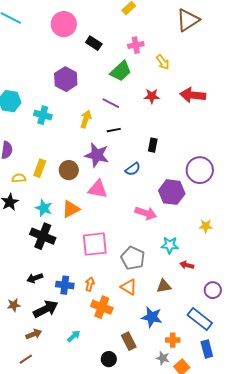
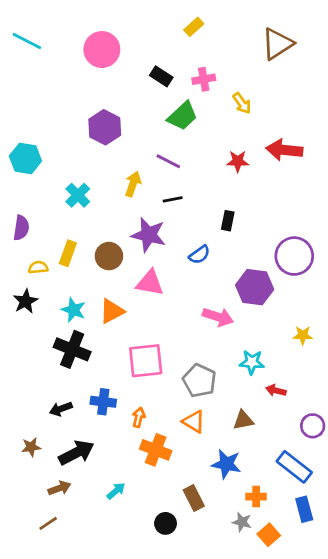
black rectangle: (94, 43) -> (161, 76), moved
red star: (152, 96) -> (238, 161), moved
cyan cross: (43, 115) -> (78, 195), moved, turned 30
blue cross: (65, 285) -> (103, 402), moved

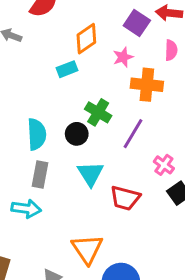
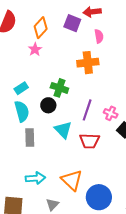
orange diamond: (86, 39) -> (41, 28), moved
pink star: (123, 57) -> (35, 49), moved
cyan rectangle: (67, 69) -> (21, 88), moved
purple line: (133, 134) -> (87, 110), moved
cyan arrow: (26, 209) -> (35, 178), moved

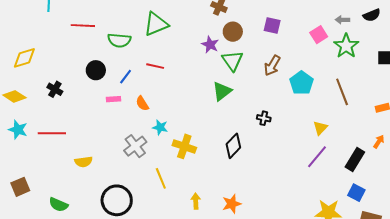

#### [Exercise details]
Write out again exactly the lines from the start of the data above through the line containing "pink star: (123, 57) -> (35, 49), moved", inclusive, excluding any pictures.

#### [Solution to this task]
black rectangle: (94, 43) -> (161, 76), moved
red star: (152, 96) -> (238, 161), moved
cyan cross: (43, 115) -> (78, 195), moved, turned 30
blue cross: (65, 285) -> (103, 402), moved

orange diamond: (86, 39) -> (41, 28), moved
pink star: (123, 57) -> (35, 49), moved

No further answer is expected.